WHAT IS NEEDED:
Once the pictures are removed, output the remaining entries exactly as given.

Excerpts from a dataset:

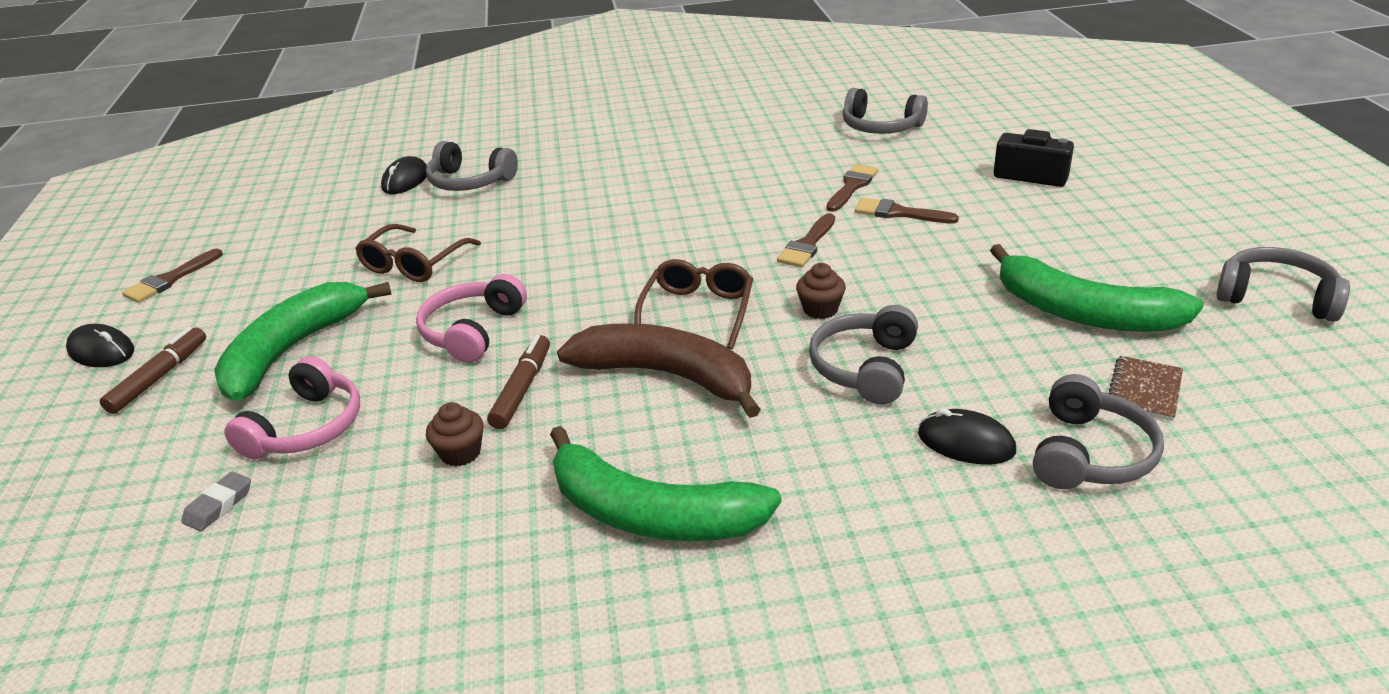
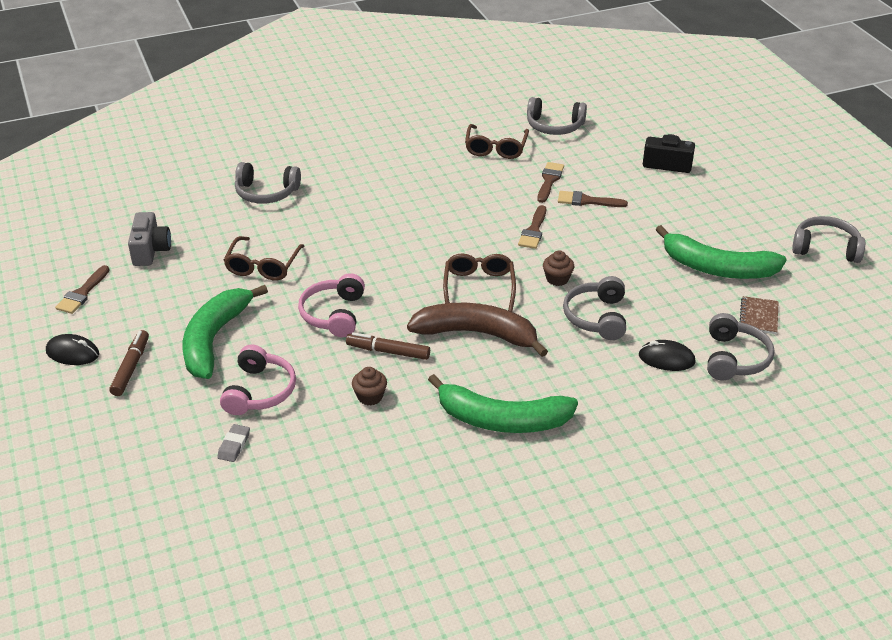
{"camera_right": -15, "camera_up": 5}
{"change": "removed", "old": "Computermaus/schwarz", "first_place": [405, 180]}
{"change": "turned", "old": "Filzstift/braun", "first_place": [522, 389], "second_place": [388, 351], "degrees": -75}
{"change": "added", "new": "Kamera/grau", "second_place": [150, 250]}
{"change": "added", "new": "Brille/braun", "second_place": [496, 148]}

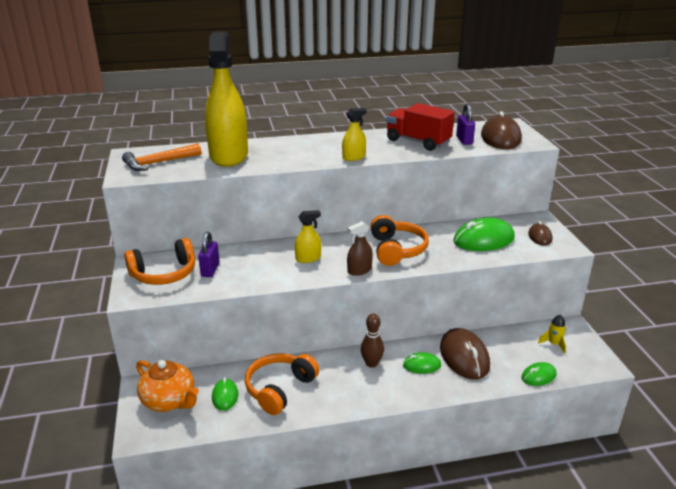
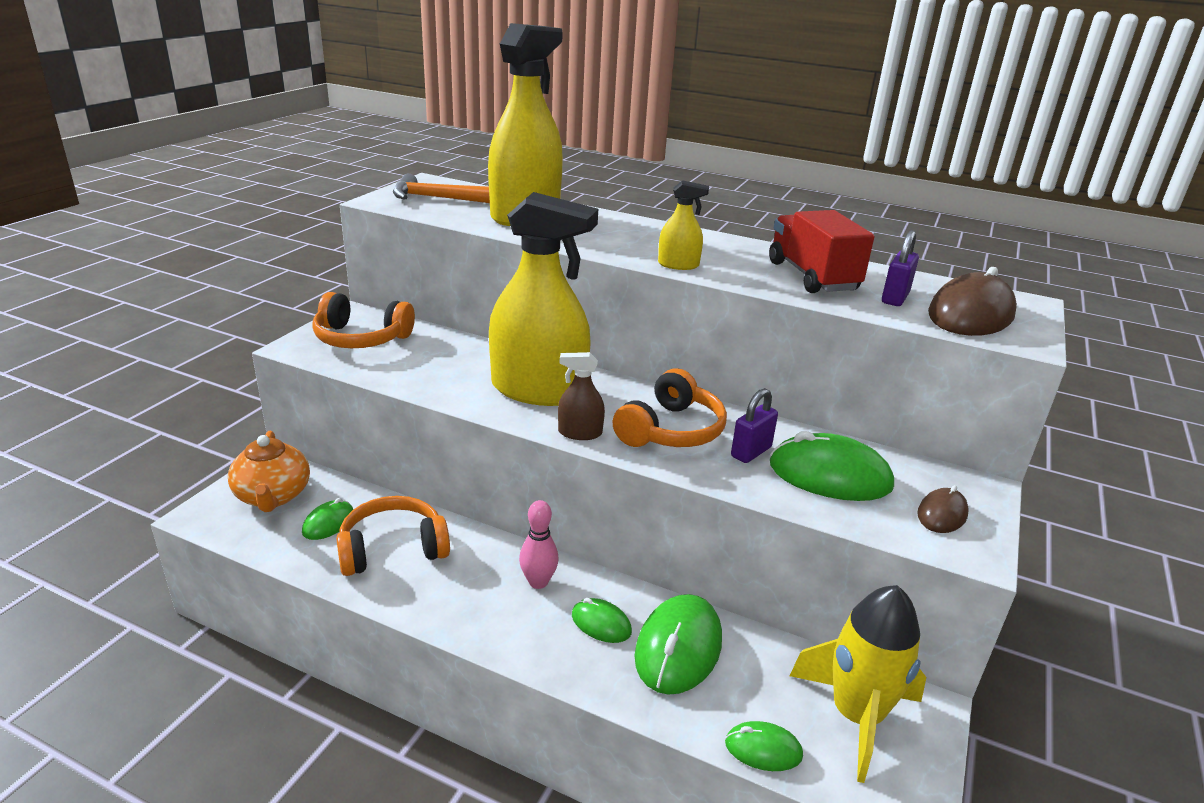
{"camera_right": 35, "camera_up": 0}
{"change": "moved", "old": "Vorhängeschloss/lila", "first_place": [210, 270], "second_place": [751, 452]}
{"change": "resized", "old": "Sprühflasche/gelb", "first_place": [308, 258], "second_place": [538, 390], "factor": 2.37}
{"change": "recoloured", "old": "Bowlingkegel/braun", "new": "Bowlingkegel/rosa", "first_place": [371, 363], "second_place": [538, 582]}
{"change": "recoloured", "old": "Computermaus/braun", "new": "Computermaus/grün", "first_place": [464, 357], "second_place": [678, 648]}
{"change": "resized", "old": "Rakete/gelb", "first_place": [554, 344], "second_place": [856, 716], "factor": 2.38}

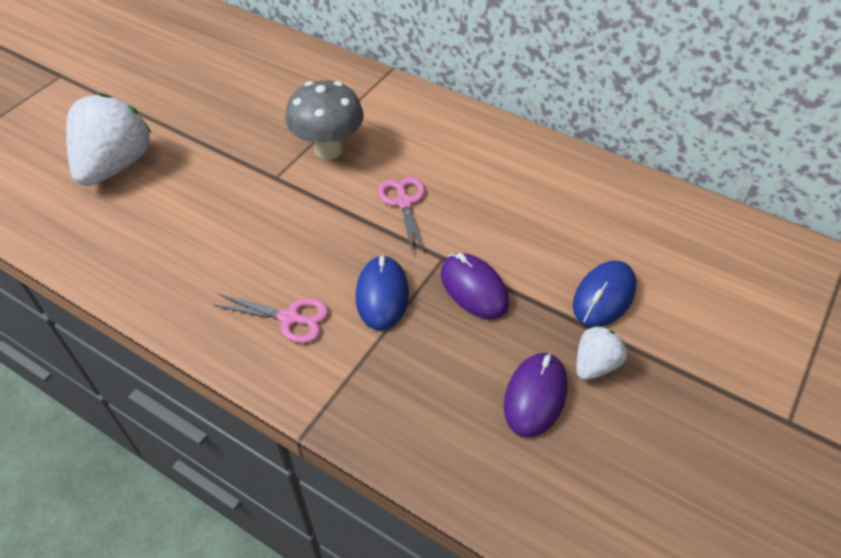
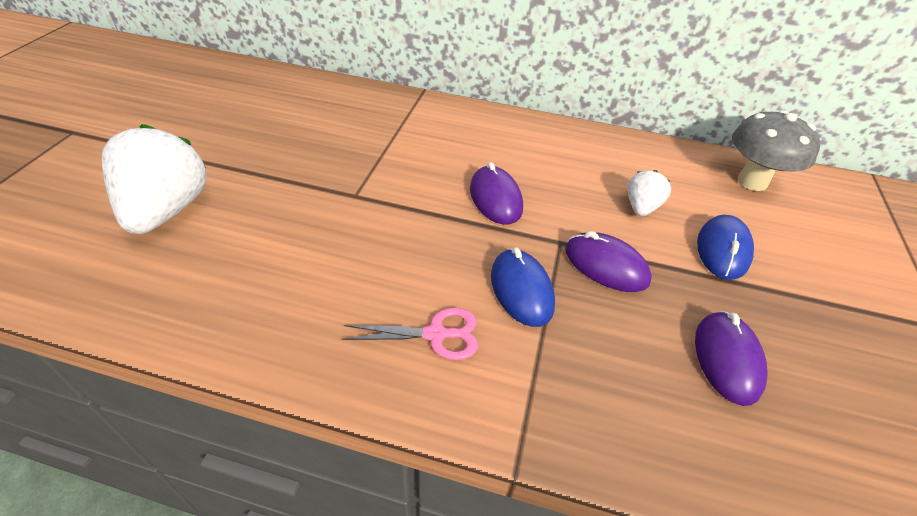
{"camera_right": -20, "camera_up": -5}
{"change": "moved", "old": "Pilz/grau", "first_place": [328, 149], "second_place": [752, 182]}
{"change": "replaced", "old": "Schere/rosa", "new": "Computermaus/lila", "first_place": [404, 202], "second_place": [495, 198]}
{"change": "moved", "old": "Erdbeere/weiß", "first_place": [595, 365], "second_place": [641, 207]}

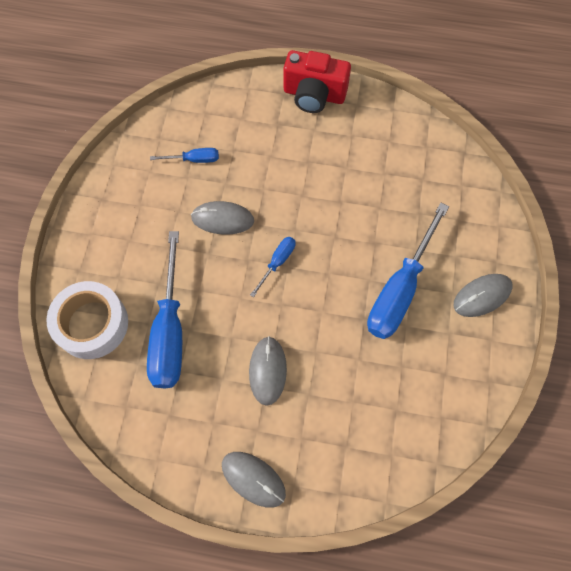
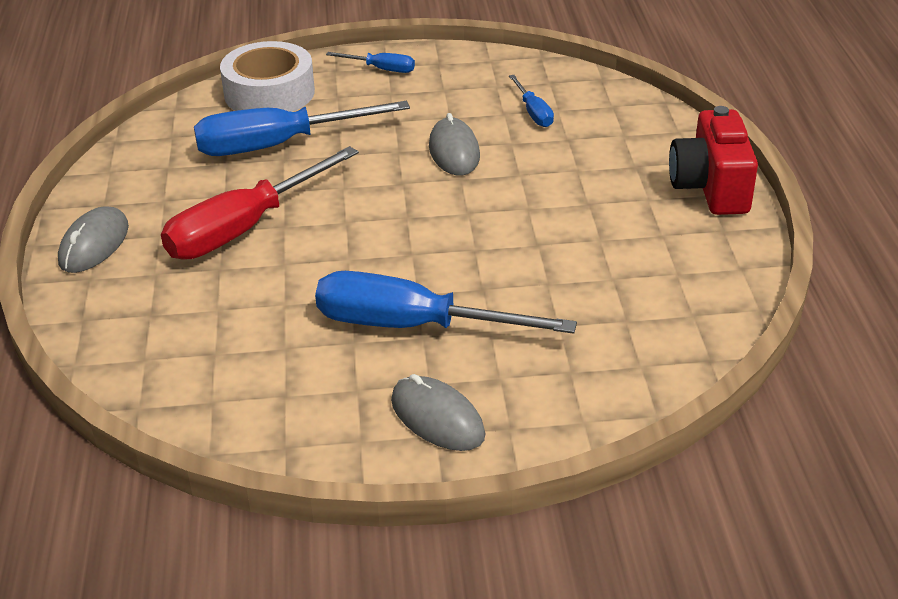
{"camera_right": 75, "camera_up": -30}
{"change": "replaced", "old": "Computermaus/grau", "new": "Schraubenzieher/rot", "first_place": [267, 371], "second_place": [244, 228]}
{"change": "moved", "old": "Schraubenzieher/blau", "first_place": [277, 262], "second_place": [381, 69]}

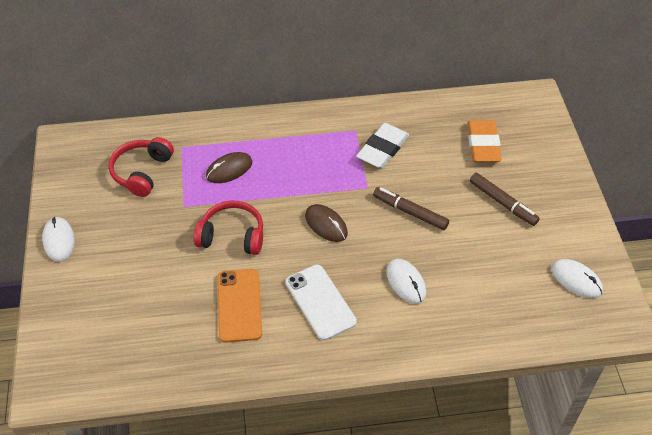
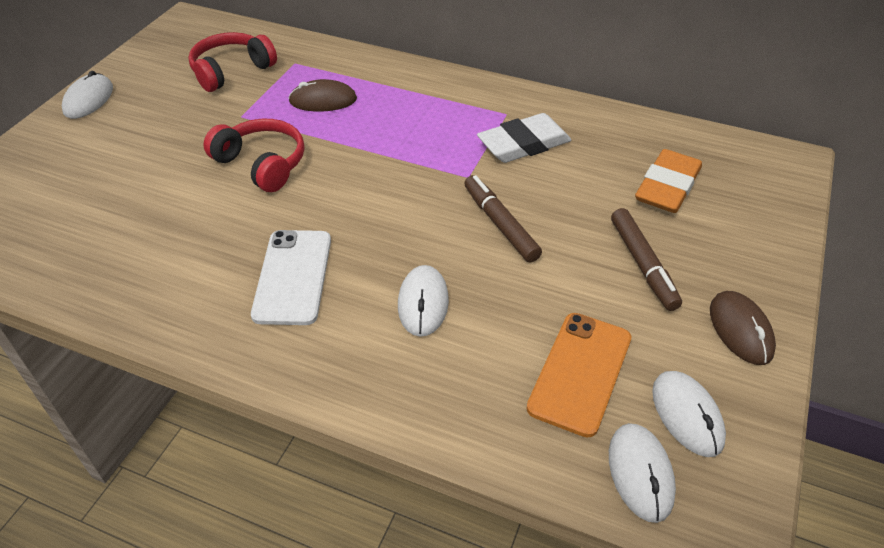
{"camera_right": 30, "camera_up": -5}
{"change": "moved", "old": "Handy/orange", "first_place": [239, 305], "second_place": [580, 373]}
{"change": "moved", "old": "Computermaus/braun", "first_place": [326, 224], "second_place": [740, 330]}
{"change": "added", "new": "Computermaus/weiß", "second_place": [640, 473]}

TASK ANSWER:
{"camera_right": -15, "camera_up": 5}
{"change": "removed", "old": "Computermaus/schwarz", "first_place": [405, 180]}
{"change": "turned", "old": "Filzstift/braun", "first_place": [522, 389], "second_place": [388, 351], "degrees": -75}
{"change": "added", "new": "Kamera/grau", "second_place": [150, 250]}
{"change": "added", "new": "Brille/braun", "second_place": [496, 148]}

{"camera_right": 35, "camera_up": 0}
{"change": "moved", "old": "Vorhängeschloss/lila", "first_place": [210, 270], "second_place": [751, 452]}
{"change": "resized", "old": "Sprühflasche/gelb", "first_place": [308, 258], "second_place": [538, 390], "factor": 2.37}
{"change": "recoloured", "old": "Bowlingkegel/braun", "new": "Bowlingkegel/rosa", "first_place": [371, 363], "second_place": [538, 582]}
{"change": "recoloured", "old": "Computermaus/braun", "new": "Computermaus/grün", "first_place": [464, 357], "second_place": [678, 648]}
{"change": "resized", "old": "Rakete/gelb", "first_place": [554, 344], "second_place": [856, 716], "factor": 2.38}

{"camera_right": -20, "camera_up": -5}
{"change": "moved", "old": "Pilz/grau", "first_place": [328, 149], "second_place": [752, 182]}
{"change": "replaced", "old": "Schere/rosa", "new": "Computermaus/lila", "first_place": [404, 202], "second_place": [495, 198]}
{"change": "moved", "old": "Erdbeere/weiß", "first_place": [595, 365], "second_place": [641, 207]}

{"camera_right": 75, "camera_up": -30}
{"change": "replaced", "old": "Computermaus/grau", "new": "Schraubenzieher/rot", "first_place": [267, 371], "second_place": [244, 228]}
{"change": "moved", "old": "Schraubenzieher/blau", "first_place": [277, 262], "second_place": [381, 69]}

{"camera_right": 30, "camera_up": -5}
{"change": "moved", "old": "Handy/orange", "first_place": [239, 305], "second_place": [580, 373]}
{"change": "moved", "old": "Computermaus/braun", "first_place": [326, 224], "second_place": [740, 330]}
{"change": "added", "new": "Computermaus/weiß", "second_place": [640, 473]}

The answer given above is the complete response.